◆ JOB ITEM
Transcribe the whole listing precisely, leaving nothing out.

DATA SECTION below:

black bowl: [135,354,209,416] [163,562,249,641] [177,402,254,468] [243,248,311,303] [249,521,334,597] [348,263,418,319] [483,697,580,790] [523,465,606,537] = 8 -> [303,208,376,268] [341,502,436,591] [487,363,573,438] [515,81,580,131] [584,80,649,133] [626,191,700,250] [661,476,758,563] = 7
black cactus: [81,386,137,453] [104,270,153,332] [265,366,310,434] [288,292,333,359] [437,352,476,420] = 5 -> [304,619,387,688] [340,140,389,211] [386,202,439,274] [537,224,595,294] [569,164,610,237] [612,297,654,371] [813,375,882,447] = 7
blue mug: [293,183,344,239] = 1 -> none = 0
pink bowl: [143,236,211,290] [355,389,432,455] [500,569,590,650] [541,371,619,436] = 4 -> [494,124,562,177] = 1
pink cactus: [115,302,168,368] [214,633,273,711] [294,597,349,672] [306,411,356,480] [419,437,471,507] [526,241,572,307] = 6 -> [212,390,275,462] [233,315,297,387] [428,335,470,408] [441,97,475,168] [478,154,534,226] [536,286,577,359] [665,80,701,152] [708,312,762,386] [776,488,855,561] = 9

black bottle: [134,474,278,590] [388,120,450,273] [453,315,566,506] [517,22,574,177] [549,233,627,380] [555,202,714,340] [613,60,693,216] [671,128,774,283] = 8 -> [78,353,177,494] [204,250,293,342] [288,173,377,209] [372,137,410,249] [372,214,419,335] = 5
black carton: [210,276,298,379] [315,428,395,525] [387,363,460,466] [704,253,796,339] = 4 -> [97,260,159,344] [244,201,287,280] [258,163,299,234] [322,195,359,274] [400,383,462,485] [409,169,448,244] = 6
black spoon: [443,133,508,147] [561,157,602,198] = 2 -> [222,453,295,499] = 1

End of DATA SECTION.

◆ COMPLETED TASK
black bowl: [135,354,209,416] [163,562,249,641] [177,402,254,468] [243,248,311,303] [249,521,334,597] [348,263,418,319] [483,697,580,790] [523,465,606,537] = 8 -> [303,208,376,268] [341,502,436,591] [487,363,573,438] [515,81,580,131] [584,80,649,133] [626,191,700,250] [661,476,758,563] = 7
black cactus: [81,386,137,453] [104,270,153,332] [265,366,310,434] [288,292,333,359] [437,352,476,420] = 5 -> [304,619,387,688] [340,140,389,211] [386,202,439,274] [537,224,595,294] [569,164,610,237] [612,297,654,371] [813,375,882,447] = 7
blue mug: [293,183,344,239] = 1 -> none = 0
pink bowl: [143,236,211,290] [355,389,432,455] [500,569,590,650] [541,371,619,436] = 4 -> [494,124,562,177] = 1
pink cactus: [115,302,168,368] [214,633,273,711] [294,597,349,672] [306,411,356,480] [419,437,471,507] [526,241,572,307] = 6 -> [212,390,275,462] [233,315,297,387] [428,335,470,408] [441,97,475,168] [478,154,534,226] [536,286,577,359] [665,80,701,152] [708,312,762,386] [776,488,855,561] = 9

black bottle: [134,474,278,590] [388,120,450,273] [453,315,566,506] [517,22,574,177] [549,233,627,380] [555,202,714,340] [613,60,693,216] [671,128,774,283] = 8 -> [78,353,177,494] [204,250,293,342] [288,173,377,209] [372,137,410,249] [372,214,419,335] = 5
black carton: [210,276,298,379] [315,428,395,525] [387,363,460,466] [704,253,796,339] = 4 -> [97,260,159,344] [244,201,287,280] [258,163,299,234] [322,195,359,274] [400,383,462,485] [409,169,448,244] = 6
black spoon: [443,133,508,147] [561,157,602,198] = 2 -> [222,453,295,499] = 1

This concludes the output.